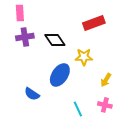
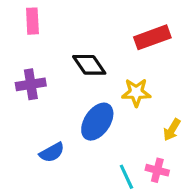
purple cross: (25, 37) -> (31, 84), moved
blue semicircle: (32, 94) -> (52, 152), turned -63
pink cross: (105, 105) -> (157, 170), moved

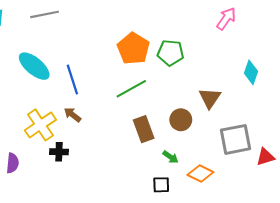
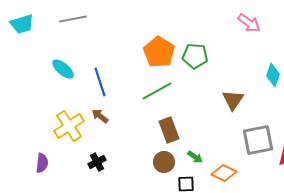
pink arrow: (226, 19) -> (249, 23), turned 90
cyan ellipse: (34, 66) -> (63, 69), size x0.7
brown circle: (181, 120) -> (164, 162), moved
black cross: (59, 152) -> (97, 162), moved, turned -30

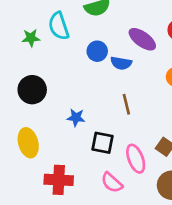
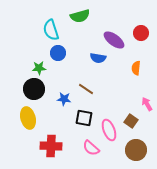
green star: (31, 38) -> (39, 68), moved
blue circle: (97, 51) -> (58, 53), moved
black circle: (32, 90) -> (34, 89), moved
brown line: (126, 104) -> (86, 89), moved, turned -42

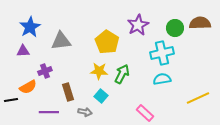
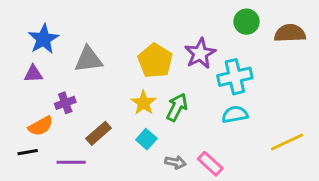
purple star: (138, 25) -> (200, 54), moved
green circle: (175, 28) -> (246, 22), moved
yellow star: (99, 71) -> (144, 103), turned 30
brown rectangle: (68, 92) -> (99, 133), turned 66
black line: (11, 100) -> (28, 152), moved
gray arrow: (85, 112) -> (175, 162), moved

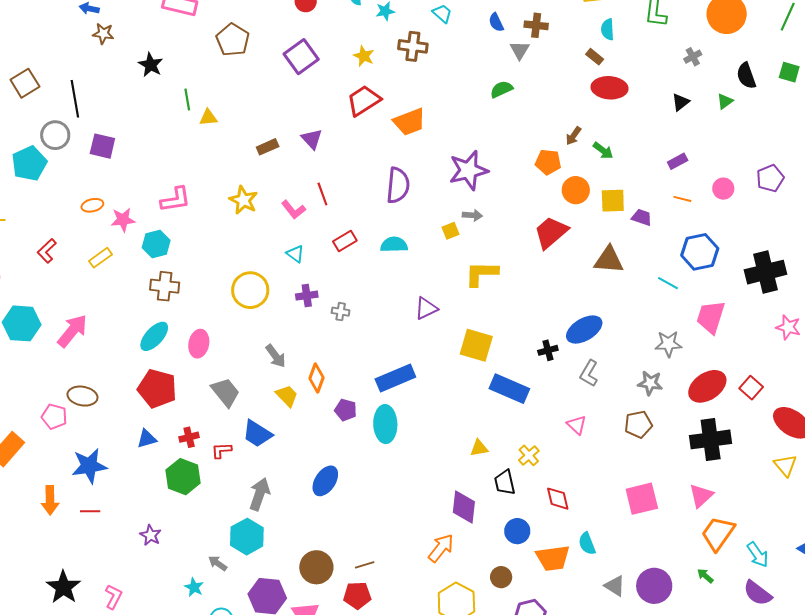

- [Exercise]:
With pictures omitted, reproduce exactly the lines from the line containing "yellow star: (99, 71)" through the end of the data above.

- [Task response]:
yellow star: (99, 71) -> (144, 103), turned 30
brown rectangle: (68, 92) -> (99, 133), turned 66
black line: (11, 100) -> (28, 152), moved
gray arrow: (85, 112) -> (175, 162), moved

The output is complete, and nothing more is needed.